>>>
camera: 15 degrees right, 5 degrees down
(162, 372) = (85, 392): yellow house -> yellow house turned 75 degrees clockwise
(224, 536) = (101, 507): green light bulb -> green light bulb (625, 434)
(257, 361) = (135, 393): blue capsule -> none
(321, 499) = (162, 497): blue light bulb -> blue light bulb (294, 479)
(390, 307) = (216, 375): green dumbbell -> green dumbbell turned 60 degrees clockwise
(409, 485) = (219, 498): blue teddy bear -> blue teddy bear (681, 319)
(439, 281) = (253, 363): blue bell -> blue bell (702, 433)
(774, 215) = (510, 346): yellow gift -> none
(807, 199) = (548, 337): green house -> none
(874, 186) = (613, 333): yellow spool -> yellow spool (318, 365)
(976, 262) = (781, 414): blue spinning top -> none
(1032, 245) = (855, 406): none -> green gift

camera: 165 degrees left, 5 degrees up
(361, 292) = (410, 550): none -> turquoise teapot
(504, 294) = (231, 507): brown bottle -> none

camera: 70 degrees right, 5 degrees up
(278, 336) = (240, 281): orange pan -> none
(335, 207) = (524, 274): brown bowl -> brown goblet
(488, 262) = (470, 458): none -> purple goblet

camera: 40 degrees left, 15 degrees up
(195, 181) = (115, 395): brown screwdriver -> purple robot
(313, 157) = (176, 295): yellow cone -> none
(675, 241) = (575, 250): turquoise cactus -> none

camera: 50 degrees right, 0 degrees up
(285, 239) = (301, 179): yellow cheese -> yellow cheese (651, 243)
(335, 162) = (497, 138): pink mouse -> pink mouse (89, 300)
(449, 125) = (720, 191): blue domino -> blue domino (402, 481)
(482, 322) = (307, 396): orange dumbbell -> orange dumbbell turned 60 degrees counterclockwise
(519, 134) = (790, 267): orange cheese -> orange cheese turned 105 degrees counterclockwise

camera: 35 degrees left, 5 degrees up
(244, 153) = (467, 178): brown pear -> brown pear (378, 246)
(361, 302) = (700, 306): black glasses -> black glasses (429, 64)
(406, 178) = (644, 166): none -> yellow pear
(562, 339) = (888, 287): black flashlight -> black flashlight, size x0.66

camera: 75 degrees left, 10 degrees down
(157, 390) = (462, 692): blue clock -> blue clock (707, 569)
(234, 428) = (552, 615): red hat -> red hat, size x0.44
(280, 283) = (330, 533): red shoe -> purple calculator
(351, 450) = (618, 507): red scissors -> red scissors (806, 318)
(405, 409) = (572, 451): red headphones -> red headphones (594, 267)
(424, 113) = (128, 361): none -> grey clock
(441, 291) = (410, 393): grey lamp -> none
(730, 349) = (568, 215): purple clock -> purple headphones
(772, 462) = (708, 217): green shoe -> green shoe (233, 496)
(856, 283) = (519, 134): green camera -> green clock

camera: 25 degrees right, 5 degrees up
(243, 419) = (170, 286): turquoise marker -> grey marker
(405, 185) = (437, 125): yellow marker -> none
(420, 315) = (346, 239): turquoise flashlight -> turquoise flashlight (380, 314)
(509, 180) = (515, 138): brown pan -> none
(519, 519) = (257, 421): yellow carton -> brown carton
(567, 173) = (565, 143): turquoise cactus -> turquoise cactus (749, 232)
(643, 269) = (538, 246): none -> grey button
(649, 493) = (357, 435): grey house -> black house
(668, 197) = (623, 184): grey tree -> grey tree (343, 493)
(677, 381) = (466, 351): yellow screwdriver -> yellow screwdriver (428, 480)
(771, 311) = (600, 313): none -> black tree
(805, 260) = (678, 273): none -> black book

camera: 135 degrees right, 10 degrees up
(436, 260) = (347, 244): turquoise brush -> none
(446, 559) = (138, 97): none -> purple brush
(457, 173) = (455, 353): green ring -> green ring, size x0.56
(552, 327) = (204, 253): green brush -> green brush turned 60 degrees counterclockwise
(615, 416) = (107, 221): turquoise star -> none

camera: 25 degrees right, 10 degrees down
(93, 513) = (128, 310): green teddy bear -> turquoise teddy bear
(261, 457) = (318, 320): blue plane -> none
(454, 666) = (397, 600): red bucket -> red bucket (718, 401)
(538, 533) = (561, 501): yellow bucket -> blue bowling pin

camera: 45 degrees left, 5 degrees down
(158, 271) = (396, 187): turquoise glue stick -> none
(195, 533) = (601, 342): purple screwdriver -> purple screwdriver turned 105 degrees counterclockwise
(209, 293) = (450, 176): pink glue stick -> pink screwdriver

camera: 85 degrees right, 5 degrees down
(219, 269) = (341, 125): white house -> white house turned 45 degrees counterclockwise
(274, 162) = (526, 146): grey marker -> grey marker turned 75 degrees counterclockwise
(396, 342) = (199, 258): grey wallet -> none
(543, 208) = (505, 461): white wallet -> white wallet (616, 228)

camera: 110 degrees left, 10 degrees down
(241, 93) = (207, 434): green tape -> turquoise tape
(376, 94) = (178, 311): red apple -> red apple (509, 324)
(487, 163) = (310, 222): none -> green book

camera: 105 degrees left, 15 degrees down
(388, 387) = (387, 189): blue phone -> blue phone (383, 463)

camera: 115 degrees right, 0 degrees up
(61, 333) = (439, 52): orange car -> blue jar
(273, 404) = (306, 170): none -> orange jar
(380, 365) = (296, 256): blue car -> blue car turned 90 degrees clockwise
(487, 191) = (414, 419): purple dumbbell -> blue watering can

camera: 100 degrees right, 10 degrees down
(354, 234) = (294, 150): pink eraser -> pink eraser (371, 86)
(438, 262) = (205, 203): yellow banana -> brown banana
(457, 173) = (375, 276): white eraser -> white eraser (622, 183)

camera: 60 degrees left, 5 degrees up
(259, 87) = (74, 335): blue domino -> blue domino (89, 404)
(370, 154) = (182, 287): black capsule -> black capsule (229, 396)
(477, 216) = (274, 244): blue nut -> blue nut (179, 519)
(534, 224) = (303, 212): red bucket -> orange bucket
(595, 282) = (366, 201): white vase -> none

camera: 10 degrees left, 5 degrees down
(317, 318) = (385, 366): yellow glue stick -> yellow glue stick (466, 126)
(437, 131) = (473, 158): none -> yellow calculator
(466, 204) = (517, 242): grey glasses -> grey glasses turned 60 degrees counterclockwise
<<<
• TASK
The listing above is to be transcribed in full, with no line omitted.

• ANSWER SPACE
camera: 15 degrees right, 5 degrees down
(162, 372) = (85, 392): yellow house -> yellow house turned 75 degrees clockwise
(224, 536) = (101, 507): green light bulb -> green light bulb (625, 434)
(257, 361) = (135, 393): blue capsule -> none
(321, 499) = (162, 497): blue light bulb -> blue light bulb (294, 479)
(390, 307) = (216, 375): green dumbbell -> green dumbbell turned 60 degrees clockwise
(409, 485) = (219, 498): blue teddy bear -> blue teddy bear (681, 319)
(439, 281) = (253, 363): blue bell -> blue bell (702, 433)
(774, 215) = (510, 346): yellow gift -> none
(807, 199) = (548, 337): green house -> none
(874, 186) = (613, 333): yellow spool -> yellow spool (318, 365)
(976, 262) = (781, 414): blue spinning top -> none
(1032, 245) = (855, 406): none -> green gift

camera: 165 degrees left, 5 degrees up
(361, 292) = (410, 550): none -> turquoise teapot
(504, 294) = (231, 507): brown bottle -> none

camera: 70 degrees right, 5 degrees up
(278, 336) = (240, 281): orange pan -> none
(335, 207) = (524, 274): brown bowl -> brown goblet
(488, 262) = (470, 458): none -> purple goblet

camera: 40 degrees left, 15 degrees up
(195, 181) = (115, 395): brown screwdriver -> purple robot
(313, 157) = (176, 295): yellow cone -> none
(675, 241) = (575, 250): turquoise cactus -> none

camera: 50 degrees right, 0 degrees up
(285, 239) = (301, 179): yellow cheese -> yellow cheese (651, 243)
(335, 162) = (497, 138): pink mouse -> pink mouse (89, 300)
(449, 125) = (720, 191): blue domino -> blue domino (402, 481)
(482, 322) = (307, 396): orange dumbbell -> orange dumbbell turned 60 degrees counterclockwise
(519, 134) = (790, 267): orange cheese -> orange cheese turned 105 degrees counterclockwise

camera: 35 degrees left, 5 degrees up
(244, 153) = (467, 178): brown pear -> brown pear (378, 246)
(361, 302) = (700, 306): black glasses -> black glasses (429, 64)
(406, 178) = (644, 166): none -> yellow pear
(562, 339) = (888, 287): black flashlight -> black flashlight, size x0.66

camera: 75 degrees left, 10 degrees down
(157, 390) = (462, 692): blue clock -> blue clock (707, 569)
(234, 428) = (552, 615): red hat -> red hat, size x0.44
(280, 283) = (330, 533): red shoe -> purple calculator
(351, 450) = (618, 507): red scissors -> red scissors (806, 318)
(405, 409) = (572, 451): red headphones -> red headphones (594, 267)
(424, 113) = (128, 361): none -> grey clock
(441, 291) = (410, 393): grey lamp -> none
(730, 349) = (568, 215): purple clock -> purple headphones
(772, 462) = (708, 217): green shoe -> green shoe (233, 496)
(856, 283) = (519, 134): green camera -> green clock

camera: 25 degrees right, 5 degrees up
(243, 419) = (170, 286): turquoise marker -> grey marker
(405, 185) = (437, 125): yellow marker -> none
(420, 315) = (346, 239): turquoise flashlight -> turquoise flashlight (380, 314)
(509, 180) = (515, 138): brown pan -> none
(519, 519) = (257, 421): yellow carton -> brown carton
(567, 173) = (565, 143): turquoise cactus -> turquoise cactus (749, 232)
(643, 269) = (538, 246): none -> grey button
(649, 493) = (357, 435): grey house -> black house
(668, 197) = (623, 184): grey tree -> grey tree (343, 493)
(677, 381) = (466, 351): yellow screwdriver -> yellow screwdriver (428, 480)
(771, 311) = (600, 313): none -> black tree
(805, 260) = (678, 273): none -> black book

camera: 135 degrees right, 10 degrees up
(436, 260) = (347, 244): turquoise brush -> none
(446, 559) = (138, 97): none -> purple brush
(457, 173) = (455, 353): green ring -> green ring, size x0.56
(552, 327) = (204, 253): green brush -> green brush turned 60 degrees counterclockwise
(615, 416) = (107, 221): turquoise star -> none

camera: 25 degrees right, 10 degrees down
(93, 513) = (128, 310): green teddy bear -> turquoise teddy bear
(261, 457) = (318, 320): blue plane -> none
(454, 666) = (397, 600): red bucket -> red bucket (718, 401)
(538, 533) = (561, 501): yellow bucket -> blue bowling pin

camera: 45 degrees left, 5 degrees down
(158, 271) = (396, 187): turquoise glue stick -> none
(195, 533) = (601, 342): purple screwdriver -> purple screwdriver turned 105 degrees counterclockwise
(209, 293) = (450, 176): pink glue stick -> pink screwdriver

camera: 85 degrees right, 5 degrees down
(219, 269) = (341, 125): white house -> white house turned 45 degrees counterclockwise
(274, 162) = (526, 146): grey marker -> grey marker turned 75 degrees counterclockwise
(396, 342) = (199, 258): grey wallet -> none
(543, 208) = (505, 461): white wallet -> white wallet (616, 228)

camera: 110 degrees left, 10 degrees down
(241, 93) = (207, 434): green tape -> turquoise tape
(376, 94) = (178, 311): red apple -> red apple (509, 324)
(487, 163) = (310, 222): none -> green book

camera: 105 degrees left, 15 degrees down
(388, 387) = (387, 189): blue phone -> blue phone (383, 463)

camera: 115 degrees right, 0 degrees up
(61, 333) = (439, 52): orange car -> blue jar
(273, 404) = (306, 170): none -> orange jar
(380, 365) = (296, 256): blue car -> blue car turned 90 degrees clockwise
(487, 191) = (414, 419): purple dumbbell -> blue watering can

camera: 100 degrees right, 10 degrees down
(354, 234) = (294, 150): pink eraser -> pink eraser (371, 86)
(438, 262) = (205, 203): yellow banana -> brown banana
(457, 173) = (375, 276): white eraser -> white eraser (622, 183)

camera: 60 degrees left, 5 degrees up
(259, 87) = (74, 335): blue domino -> blue domino (89, 404)
(370, 154) = (182, 287): black capsule -> black capsule (229, 396)
(477, 216) = (274, 244): blue nut -> blue nut (179, 519)
(534, 224) = (303, 212): red bucket -> orange bucket
(595, 282) = (366, 201): white vase -> none

camera: 10 degrees left, 5 degrees down
(317, 318) = (385, 366): yellow glue stick -> yellow glue stick (466, 126)
(437, 131) = (473, 158): none -> yellow calculator
(466, 204) = (517, 242): grey glasses -> grey glasses turned 60 degrees counterclockwise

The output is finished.